YOUR INSTRUCTIONS: Pictures aside, copy exactly each line from the one that holds "pink screwdriver (547, 201)" through the last line of the records below.

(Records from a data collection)

- - - - - - -

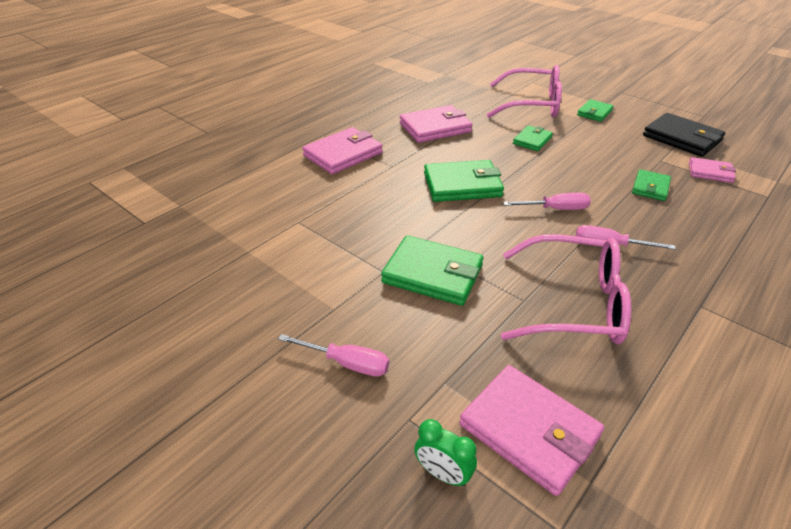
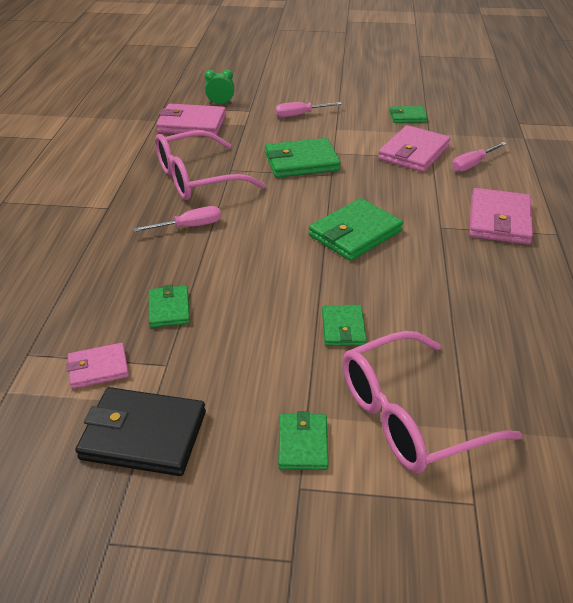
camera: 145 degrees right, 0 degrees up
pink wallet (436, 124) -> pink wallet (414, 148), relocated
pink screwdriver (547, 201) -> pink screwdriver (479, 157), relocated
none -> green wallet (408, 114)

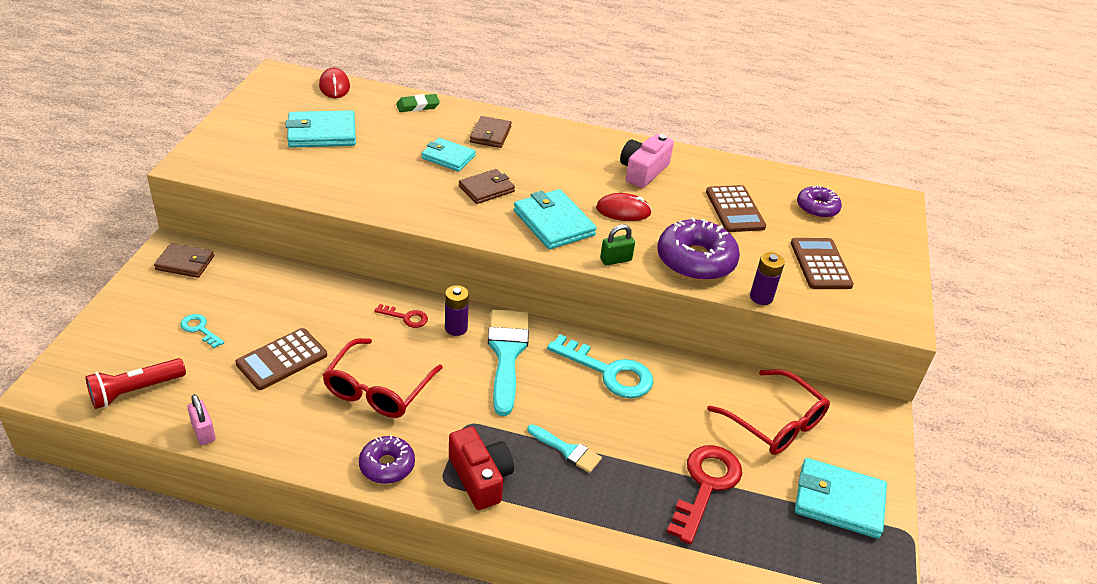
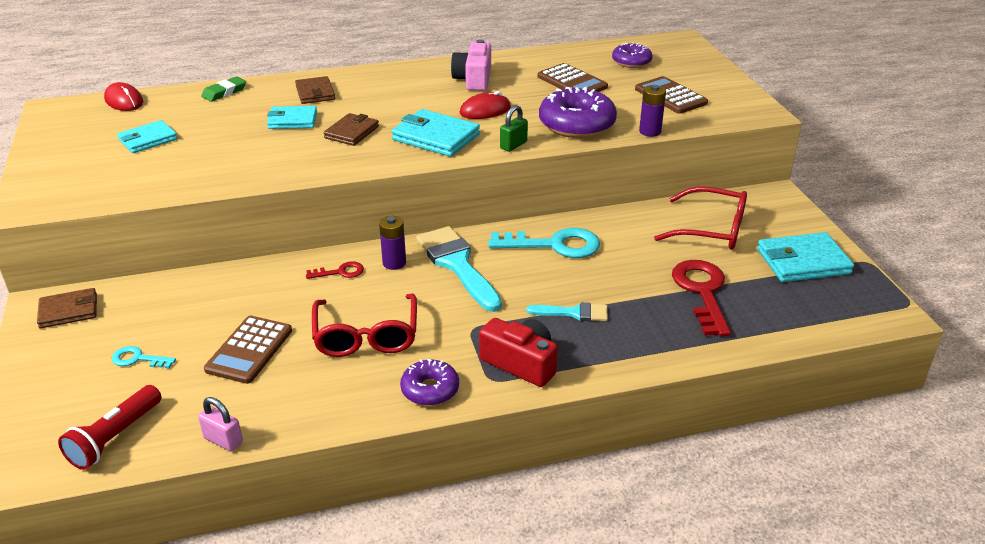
camera: 25 degrees left, 5 degrees down
turquoise wallet (321, 129) -> turquoise wallet (147, 136), x0.66

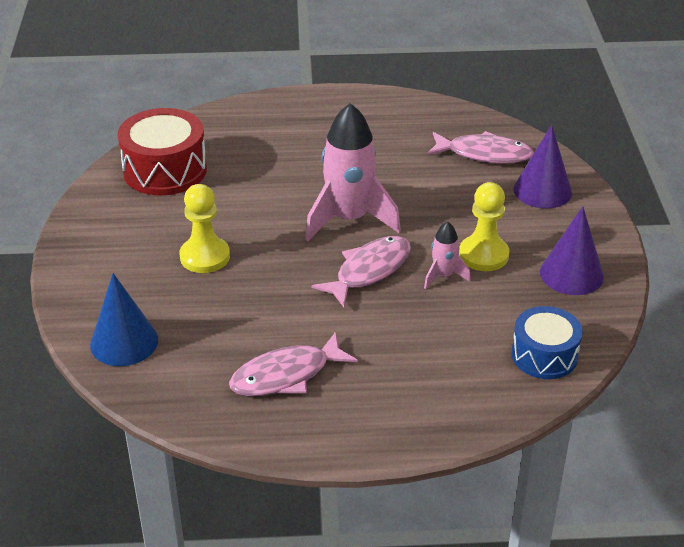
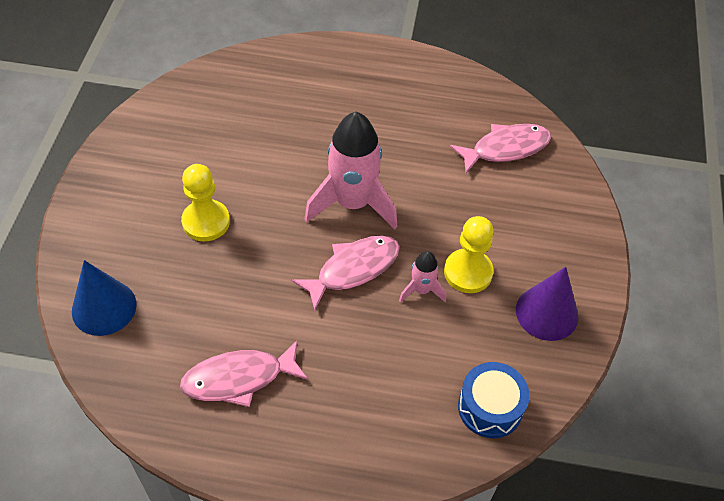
camera: 10 degrees right, 15 degrees up
red drum (162, 151) -> none
purple cone (542, 167) -> none
pink fish (480, 147) -> pink fish (500, 148), 45 degrees counterclockwise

- - - - - - -

ANSWER TO THE EXERCISE:
pink screwdriver (547, 201) -> pink screwdriver (479, 157), relocated
none -> green wallet (408, 114)

camera: 25 degrees left, 5 degrees down
turquoise wallet (321, 129) -> turquoise wallet (147, 136), x0.66

camera: 10 degrees right, 15 degrees up
red drum (162, 151) -> none
purple cone (542, 167) -> none
pink fish (480, 147) -> pink fish (500, 148), 45 degrees counterclockwise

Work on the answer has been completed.